THE PROBLEM: Print the records below once again, exactly as they were given.

DATA EXCERPTS:
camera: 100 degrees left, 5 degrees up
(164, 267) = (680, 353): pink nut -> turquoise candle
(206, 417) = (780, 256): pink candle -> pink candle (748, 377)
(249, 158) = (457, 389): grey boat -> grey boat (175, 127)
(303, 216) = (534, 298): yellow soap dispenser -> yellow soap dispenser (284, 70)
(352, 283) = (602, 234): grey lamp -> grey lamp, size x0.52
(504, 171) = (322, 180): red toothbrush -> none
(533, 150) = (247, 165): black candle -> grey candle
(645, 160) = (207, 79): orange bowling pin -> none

SOLUTION TO THIS EXERCISE:
camera: 100 degrees left, 5 degrees up
(164, 267) = (680, 353): pink nut -> turquoise candle
(206, 417) = (780, 256): pink candle -> pink candle (748, 377)
(249, 158) = (457, 389): grey boat -> grey boat (175, 127)
(303, 216) = (534, 298): yellow soap dispenser -> yellow soap dispenser (284, 70)
(352, 283) = (602, 234): grey lamp -> grey lamp, size x0.52
(504, 171) = (322, 180): red toothbrush -> none
(533, 150) = (247, 165): black candle -> grey candle
(645, 160) = (207, 79): orange bowling pin -> none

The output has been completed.